* _Your task_
Beginning with the line that contains "MIC1 pin OUT: A7 -> A2", transcribe every line through the end of the entries exactly as written, and reproduce nothing else.

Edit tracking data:
----------

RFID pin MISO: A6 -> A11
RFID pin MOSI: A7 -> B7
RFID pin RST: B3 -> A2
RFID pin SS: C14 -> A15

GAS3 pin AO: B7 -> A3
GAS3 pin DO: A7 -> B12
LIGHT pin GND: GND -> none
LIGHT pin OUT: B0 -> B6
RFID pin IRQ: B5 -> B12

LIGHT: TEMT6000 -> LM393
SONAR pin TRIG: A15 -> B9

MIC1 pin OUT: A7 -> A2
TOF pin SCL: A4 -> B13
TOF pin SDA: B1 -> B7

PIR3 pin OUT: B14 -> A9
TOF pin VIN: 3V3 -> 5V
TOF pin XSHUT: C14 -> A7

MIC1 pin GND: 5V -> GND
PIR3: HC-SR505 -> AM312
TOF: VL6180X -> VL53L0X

----------

* _Problem solution_
MIC1 pin OUT: A7 -> A2
TOF pin SCL: A4 -> B13
TOF pin SDA: B1 -> B7

PIR3 pin OUT: B14 -> A9
TOF pin VIN: 3V3 -> 5V
TOF pin XSHUT: C14 -> A7

MIC1 pin GND: 5V -> GND
PIR3: HC-SR505 -> AM312
TOF: VL6180X -> VL53L0X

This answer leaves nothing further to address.